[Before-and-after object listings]
★ ★ ★ ★ ★

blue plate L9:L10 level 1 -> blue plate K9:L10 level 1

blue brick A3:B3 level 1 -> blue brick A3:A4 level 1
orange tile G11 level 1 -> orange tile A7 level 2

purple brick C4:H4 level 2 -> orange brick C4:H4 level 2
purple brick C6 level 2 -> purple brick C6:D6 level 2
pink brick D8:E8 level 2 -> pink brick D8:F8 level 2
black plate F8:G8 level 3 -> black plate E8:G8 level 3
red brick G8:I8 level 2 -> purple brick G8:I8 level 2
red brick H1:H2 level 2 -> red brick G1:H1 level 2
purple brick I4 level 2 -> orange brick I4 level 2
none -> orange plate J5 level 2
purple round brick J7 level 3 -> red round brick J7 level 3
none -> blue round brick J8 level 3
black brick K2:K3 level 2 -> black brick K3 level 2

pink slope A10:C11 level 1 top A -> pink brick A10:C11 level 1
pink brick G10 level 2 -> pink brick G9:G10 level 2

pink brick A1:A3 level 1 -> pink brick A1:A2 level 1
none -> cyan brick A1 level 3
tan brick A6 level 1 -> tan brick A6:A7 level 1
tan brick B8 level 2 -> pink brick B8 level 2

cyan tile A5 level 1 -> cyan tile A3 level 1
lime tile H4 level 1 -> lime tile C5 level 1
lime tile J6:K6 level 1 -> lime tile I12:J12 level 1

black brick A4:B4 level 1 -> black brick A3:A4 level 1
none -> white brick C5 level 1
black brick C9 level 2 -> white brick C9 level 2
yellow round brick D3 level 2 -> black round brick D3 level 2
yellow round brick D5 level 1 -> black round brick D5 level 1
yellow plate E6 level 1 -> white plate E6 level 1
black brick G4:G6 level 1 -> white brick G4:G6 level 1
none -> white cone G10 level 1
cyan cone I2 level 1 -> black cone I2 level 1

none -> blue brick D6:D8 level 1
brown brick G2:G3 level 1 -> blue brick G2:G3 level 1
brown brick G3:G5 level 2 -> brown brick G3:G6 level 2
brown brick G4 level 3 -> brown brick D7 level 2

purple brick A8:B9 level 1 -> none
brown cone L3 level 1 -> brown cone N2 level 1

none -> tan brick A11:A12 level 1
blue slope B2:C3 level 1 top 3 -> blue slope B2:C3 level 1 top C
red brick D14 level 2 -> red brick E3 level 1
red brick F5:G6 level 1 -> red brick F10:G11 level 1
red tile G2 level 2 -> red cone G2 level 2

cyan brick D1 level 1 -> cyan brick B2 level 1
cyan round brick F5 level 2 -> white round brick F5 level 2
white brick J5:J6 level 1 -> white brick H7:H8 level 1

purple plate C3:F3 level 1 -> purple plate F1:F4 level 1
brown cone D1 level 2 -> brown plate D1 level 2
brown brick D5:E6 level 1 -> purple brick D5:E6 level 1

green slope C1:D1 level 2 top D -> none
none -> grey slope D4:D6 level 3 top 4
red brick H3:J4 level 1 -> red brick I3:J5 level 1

★ ★ ★ ★ ★

What needs to be done = Please copy, exactly and with nothing else, the lines above beginning at the line that has "brown cone L3" and ending with the line that has "red tile G2 level 2 -> red cone G2 level 2".

Your response =
brown cone L3 level 1 -> brown cone N2 level 1

none -> tan brick A11:A12 level 1
blue slope B2:C3 level 1 top 3 -> blue slope B2:C3 level 1 top C
red brick D14 level 2 -> red brick E3 level 1
red brick F5:G6 level 1 -> red brick F10:G11 level 1
red tile G2 level 2 -> red cone G2 level 2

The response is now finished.